**To do:** Entries follow. Give back exactly the lines starting at the one containing "C4: 2200uF (plus" and ending at the one containing "C5: 1uF (plus", and no other lines.

**Record excerpts:**
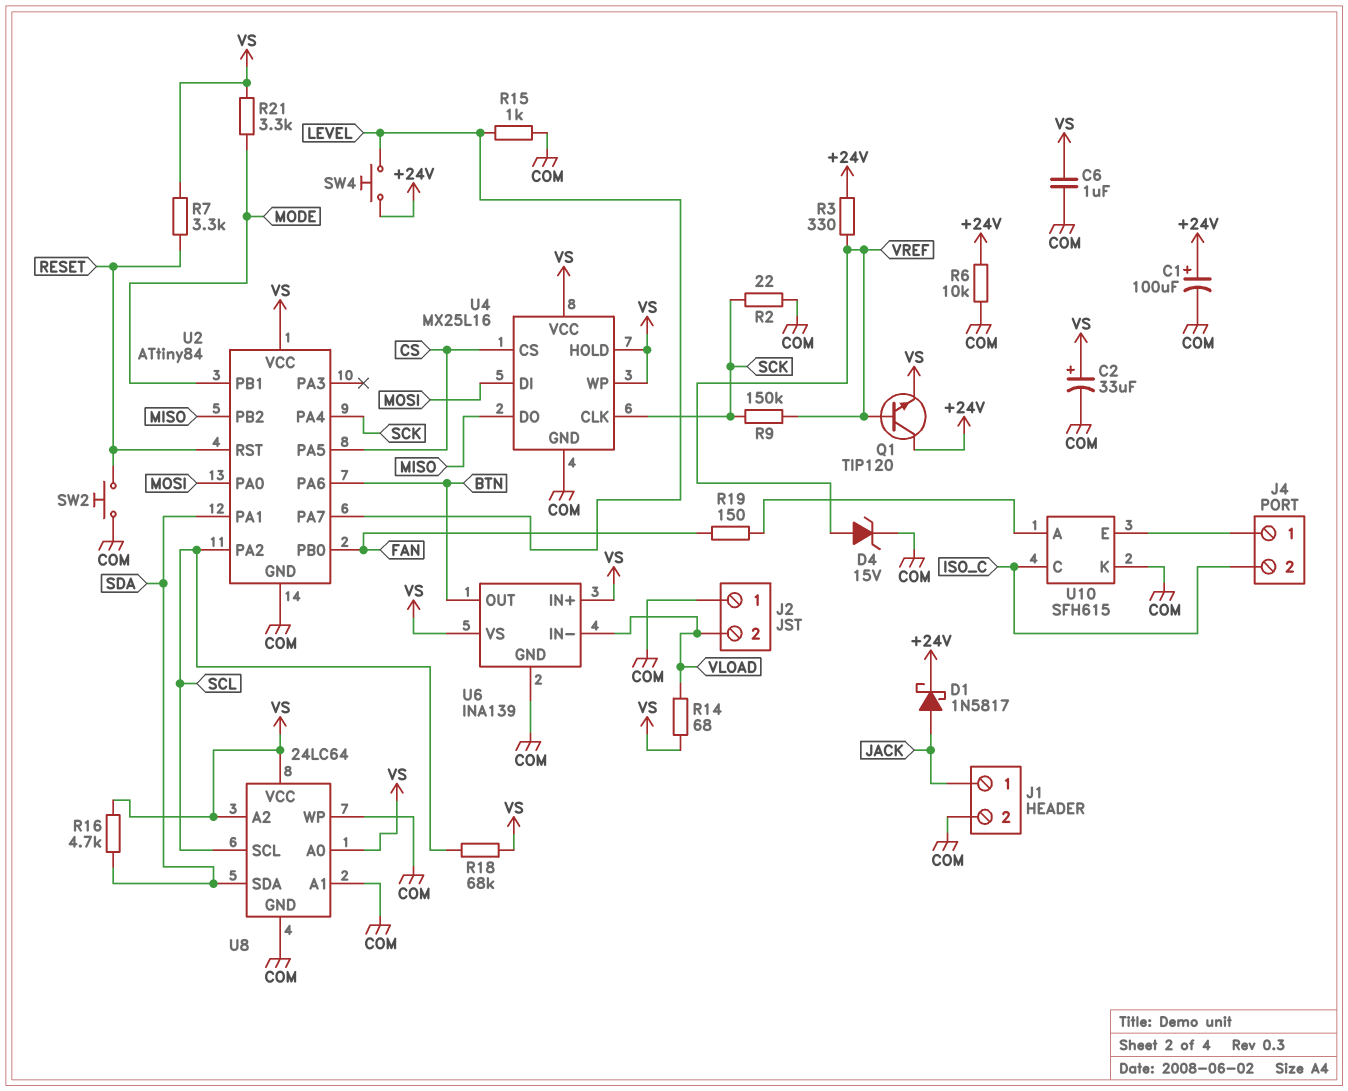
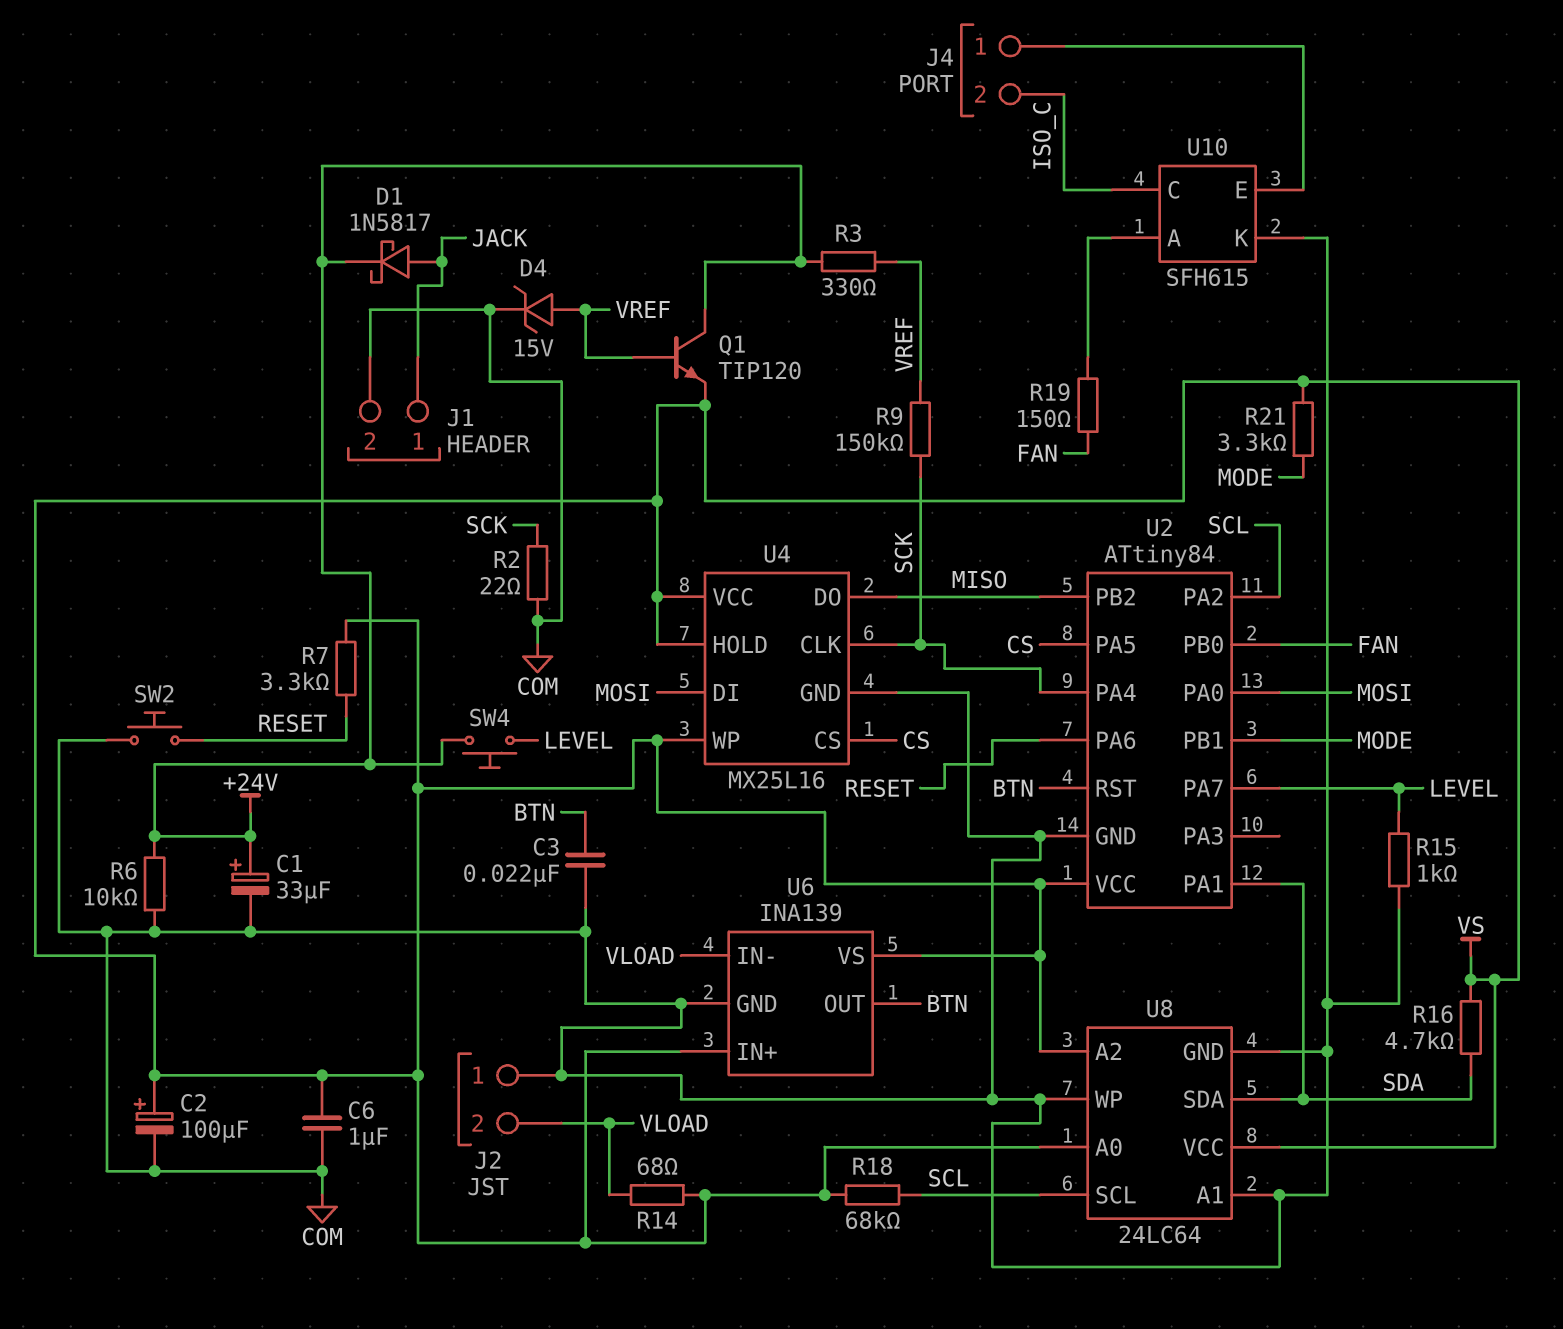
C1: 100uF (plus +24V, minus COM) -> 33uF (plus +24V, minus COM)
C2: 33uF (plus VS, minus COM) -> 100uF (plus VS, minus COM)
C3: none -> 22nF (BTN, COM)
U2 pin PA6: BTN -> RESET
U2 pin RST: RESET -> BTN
==
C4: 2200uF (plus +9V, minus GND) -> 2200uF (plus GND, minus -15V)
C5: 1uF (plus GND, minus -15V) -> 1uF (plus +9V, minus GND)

**Solution to this task:**
C4: 2200uF (plus +9V, minus GND) -> 2200uF (plus GND, minus -15V)
C5: 1uF (plus GND, minus -15V) -> 1uF (plus +9V, minus GND)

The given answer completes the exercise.